• EXERCISE: Could you restate, exactly and with nothing added, the lines from the start of the data through the line that holds "Stenlia Tracker: [48,429,250,576]", leaving the pictures out?

• AVAILABLE DATA:
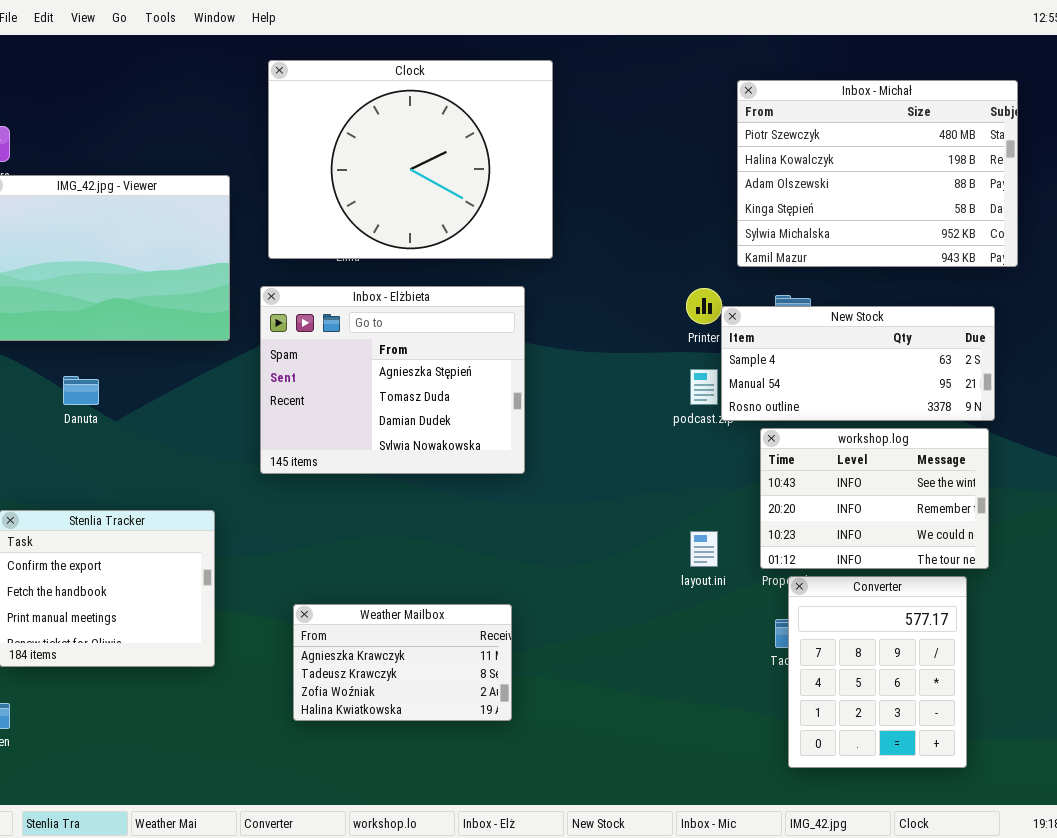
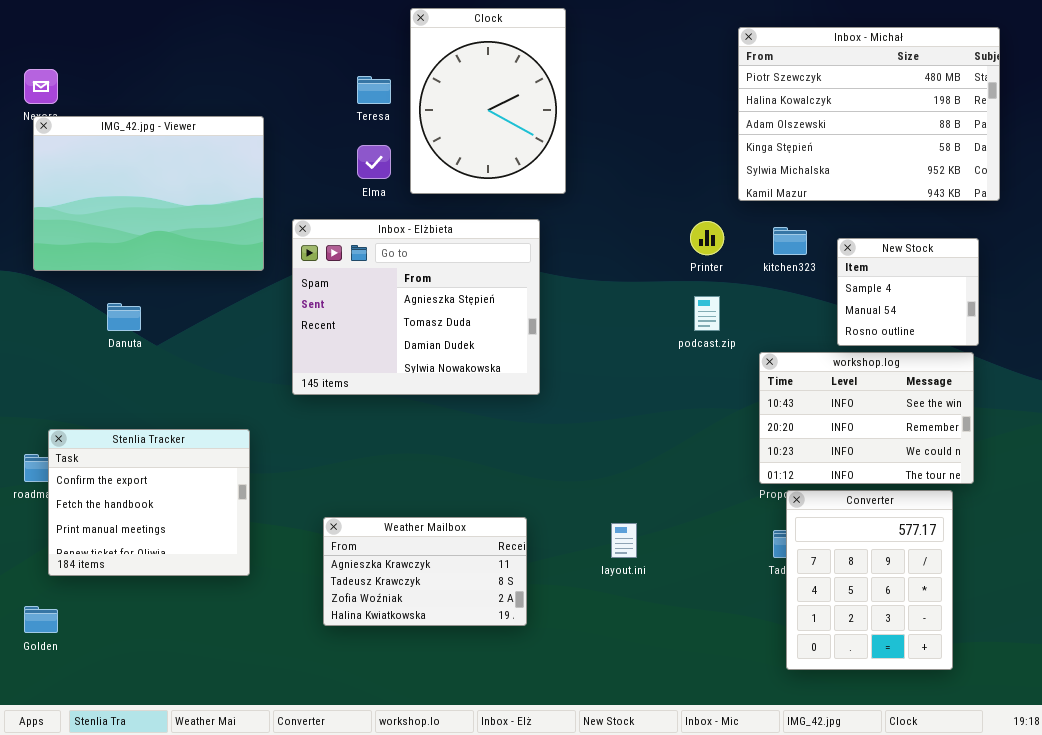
Clock: [268,60,553,259] -> [410,8,566,194], resized
New Stock: [721,306,995,421] -> [837,238,979,346], resized
layout.ini: [690,531,718,567] -> [611,523,637,558], moved

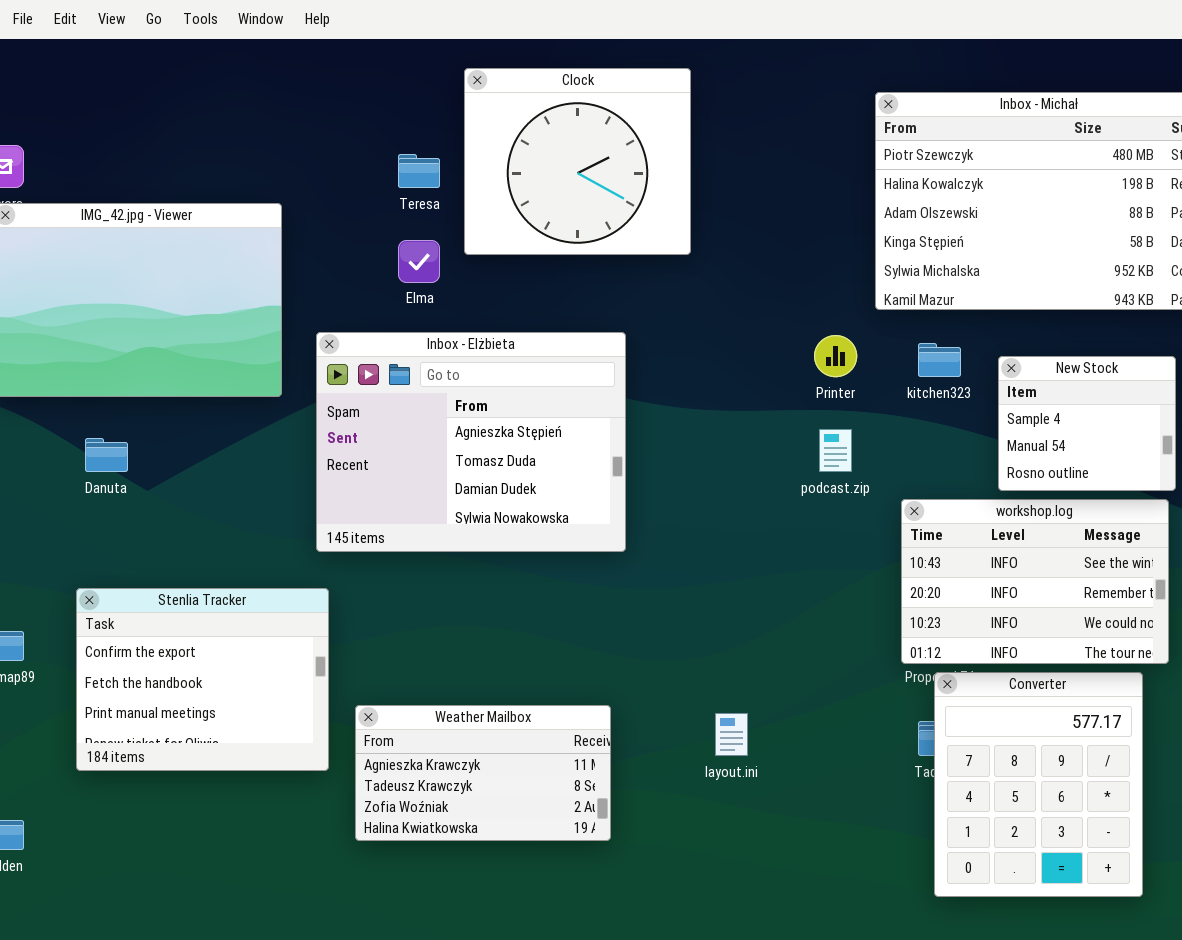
Clock: [410,8,566,194] -> [464,68,691,255], resized
Stenlia Tracker: [48,429,250,576] -> [76,588,329,771], moved

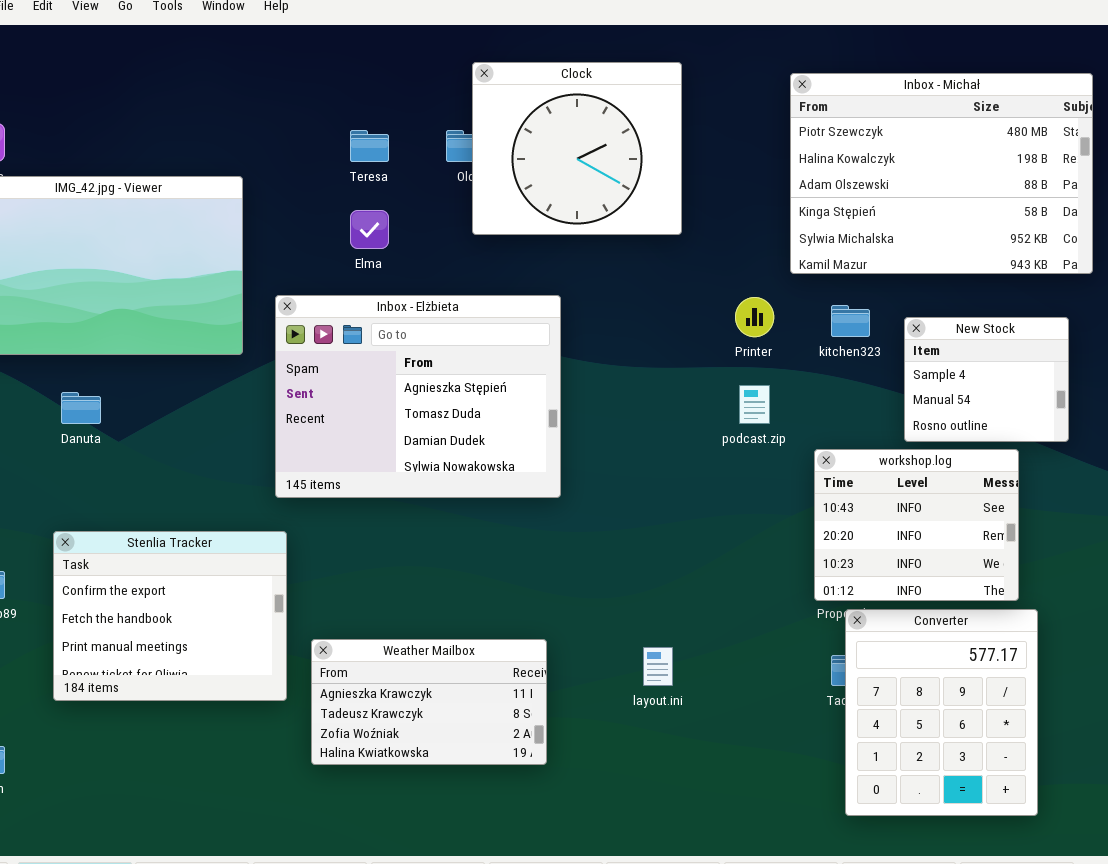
Clock: [464,68,691,255] -> [472,62,682,235], moved
workshop.log: [901,499,1169,664] -> [814,449,1019,601], resized

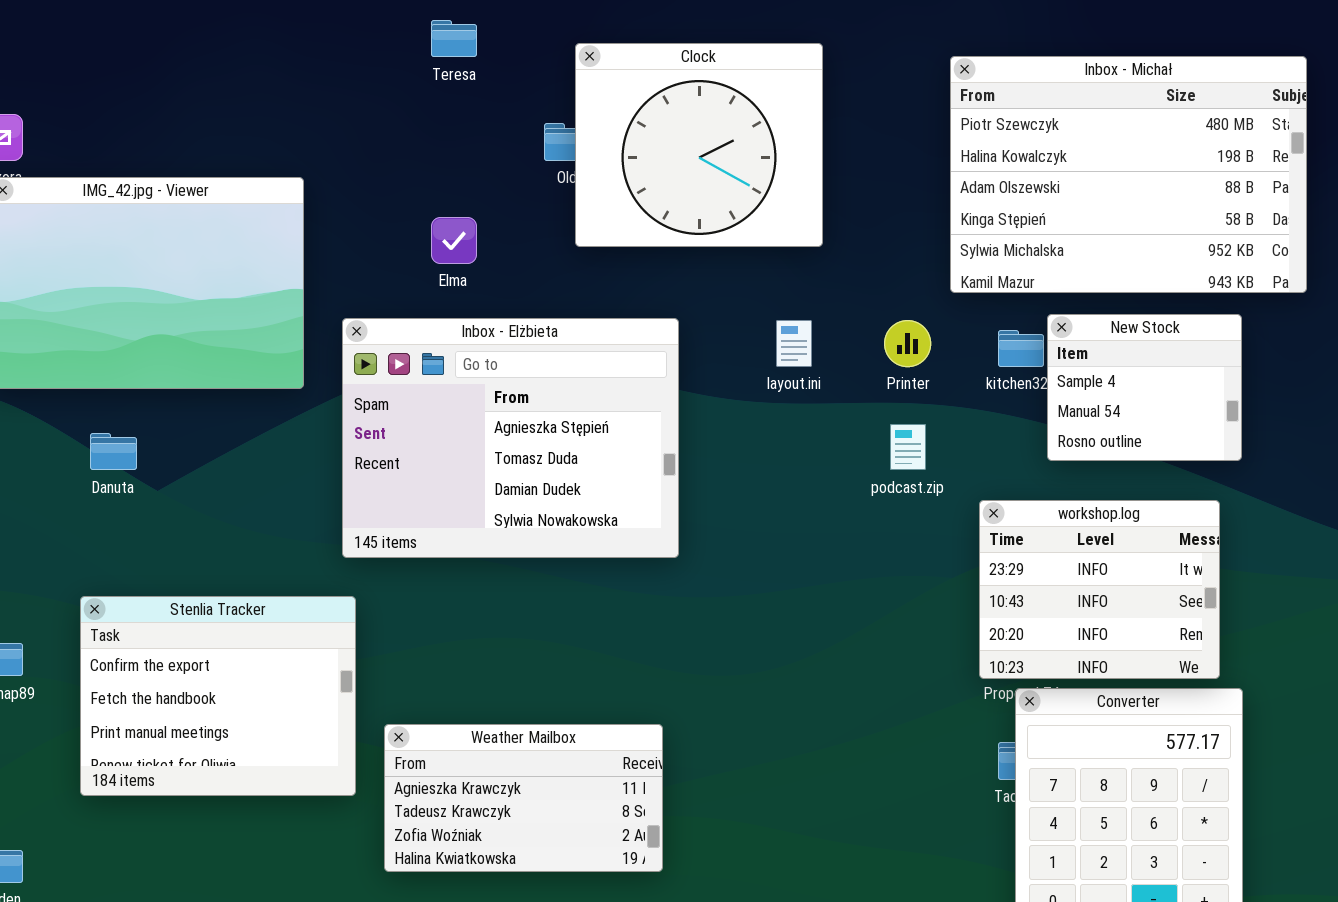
Teresa: [350,130,389,162] -> [431,20,477,57], moved
New Stock: [904,317,1069,442] -> [1047,314,1242,461], moved
workshop.log: [814,449,1019,601] -> [979,500,1220,679], scrolled up 1 row
layout.ini: [643,647,673,686] -> [776,320,812,367], moved

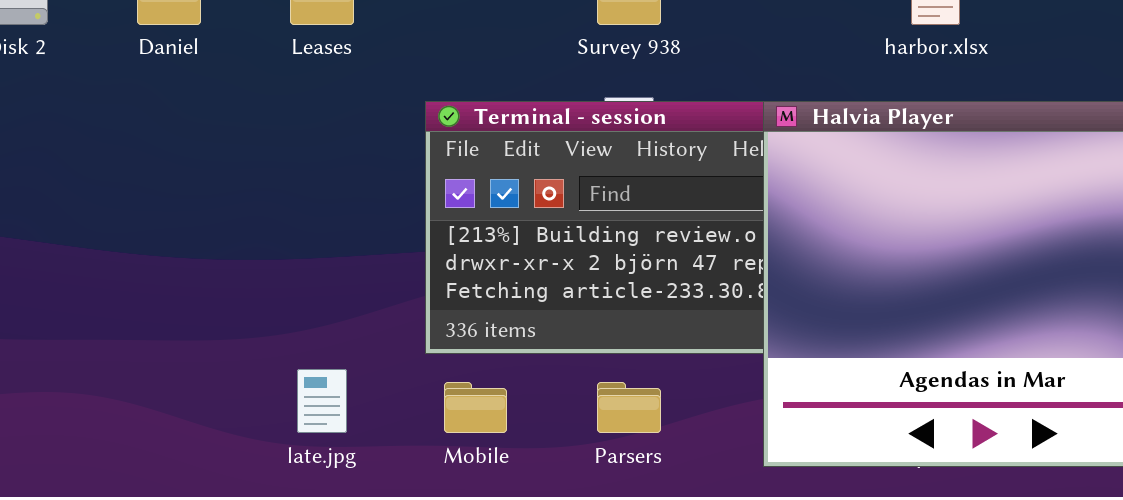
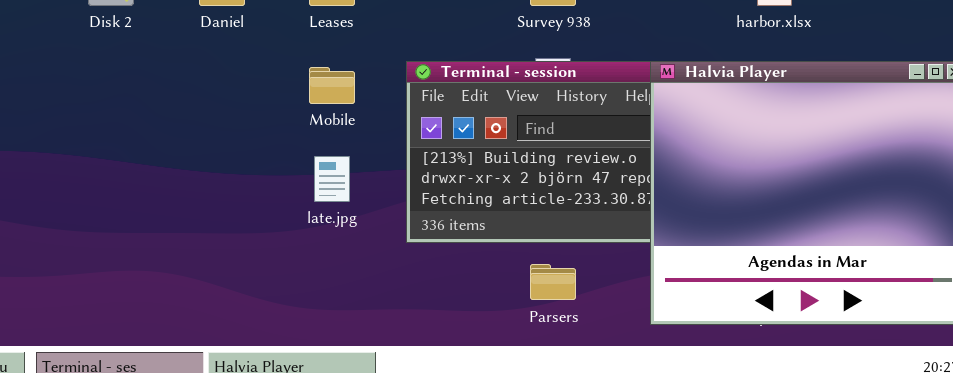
late.jpg: [297,369,347,433] -> [314,156,350,202], moved
Mobile: [444,382,507,433] -> [309,67,355,104], moved

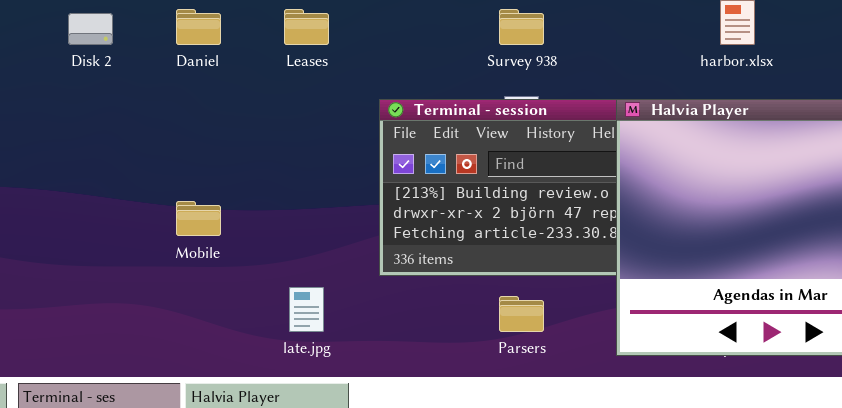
Mobile: [309,67,355,104] -> [176,201,221,236], moved
late.jpg: [314,156,350,202] -> [289,287,324,332], moved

• OUTPUT FOR THIS EXERCISE:
Clock: [268,60,553,259] -> [410,8,566,194], resized
New Stock: [721,306,995,421] -> [837,238,979,346], resized
layout.ini: [690,531,718,567] -> [611,523,637,558], moved

Clock: [410,8,566,194] -> [464,68,691,255], resized
Stenlia Tracker: [48,429,250,576] -> [76,588,329,771], moved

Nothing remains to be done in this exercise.